__Activity__
After locating "orange brick F2" in the listing below, copy that line and each one after it exactly, ending with the line that has "cyan brick I1".

__Dataset entries__
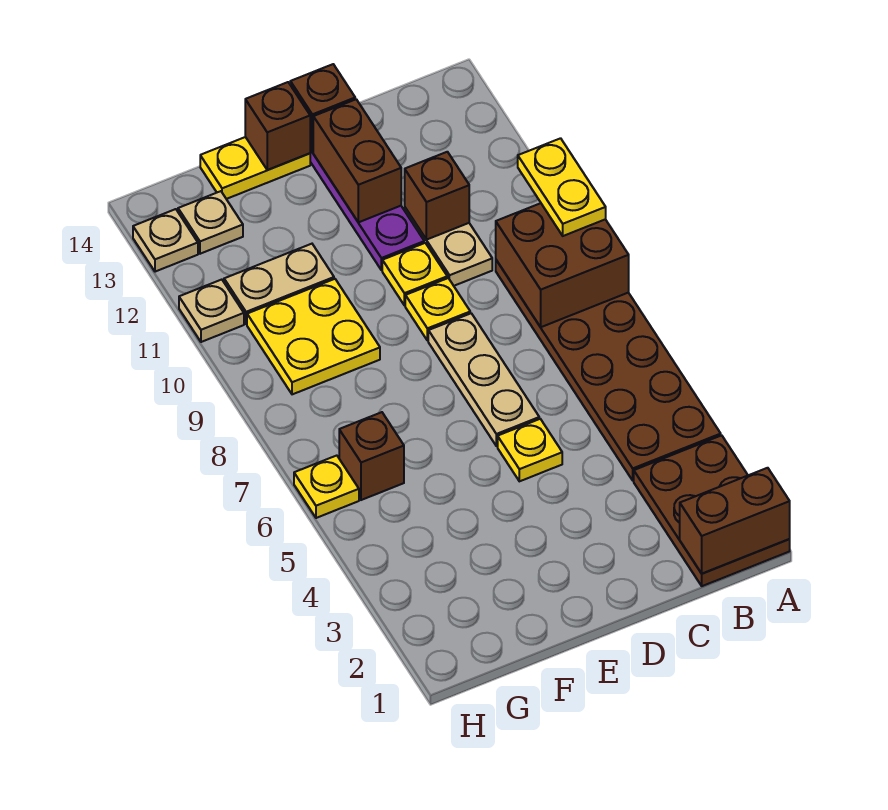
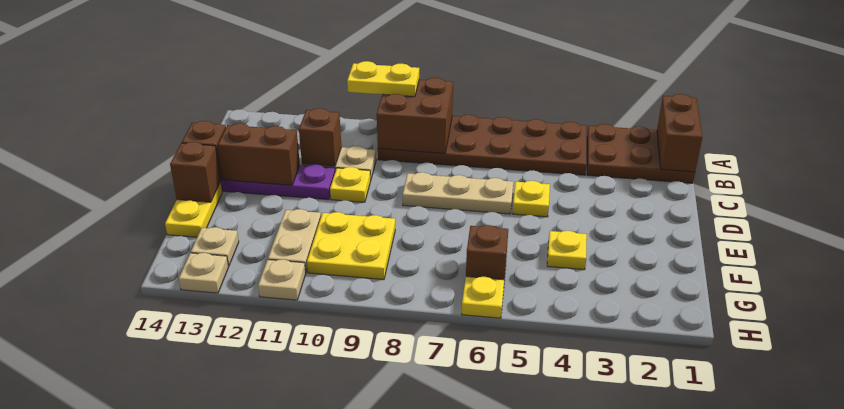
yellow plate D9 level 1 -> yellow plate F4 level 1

==

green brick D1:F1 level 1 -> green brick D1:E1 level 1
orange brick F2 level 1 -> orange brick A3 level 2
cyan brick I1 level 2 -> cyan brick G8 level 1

__Written answer__
orange brick F2 level 1 -> orange brick A3 level 2
cyan brick I1 level 2 -> cyan brick G8 level 1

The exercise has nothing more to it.